### Task directions
Using the material that follows, output exactly the lines from the one containing "(114, 283) = (163, 539): turquoise" through the one containing "(501, 86) = (224, 101): none -> green cupcake", with both ends kept.

### Source information
- - - - -

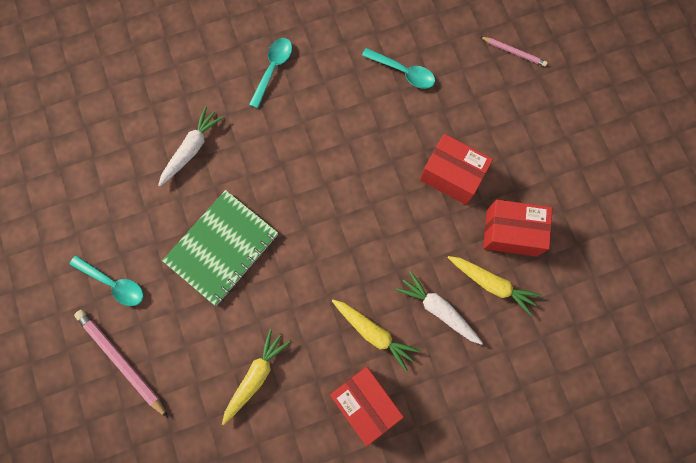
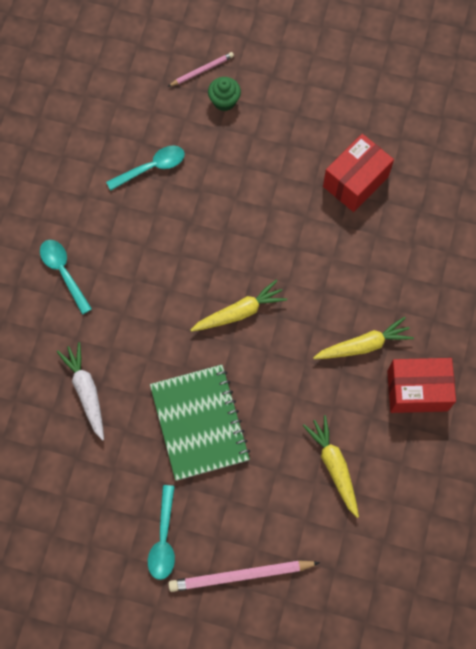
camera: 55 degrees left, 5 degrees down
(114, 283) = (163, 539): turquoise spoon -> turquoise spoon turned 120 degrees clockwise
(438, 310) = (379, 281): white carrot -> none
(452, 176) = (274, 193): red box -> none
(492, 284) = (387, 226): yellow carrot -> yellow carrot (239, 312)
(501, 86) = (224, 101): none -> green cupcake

- - - - -

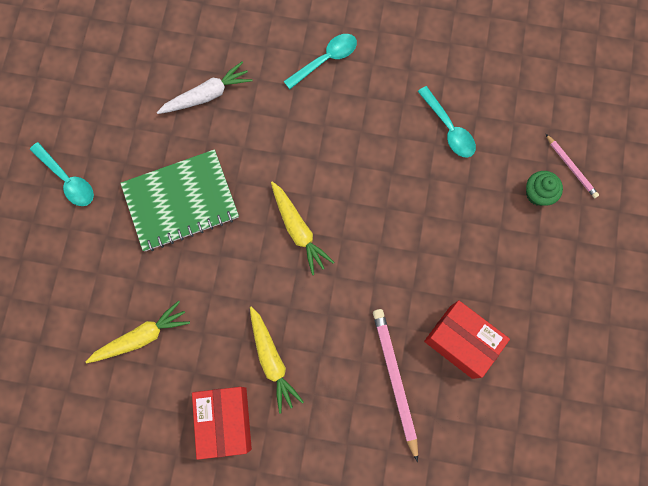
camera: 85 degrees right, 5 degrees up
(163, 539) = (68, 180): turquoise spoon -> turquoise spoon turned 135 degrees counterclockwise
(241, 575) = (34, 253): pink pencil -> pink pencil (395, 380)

- - - - -

### Solution to this problem
(114, 283) = (163, 539): turquoise spoon -> turquoise spoon turned 120 degrees clockwise
(438, 310) = (379, 281): white carrot -> none
(452, 176) = (274, 193): red box -> none
(492, 284) = (387, 226): yellow carrot -> yellow carrot (239, 312)
(501, 86) = (224, 101): none -> green cupcake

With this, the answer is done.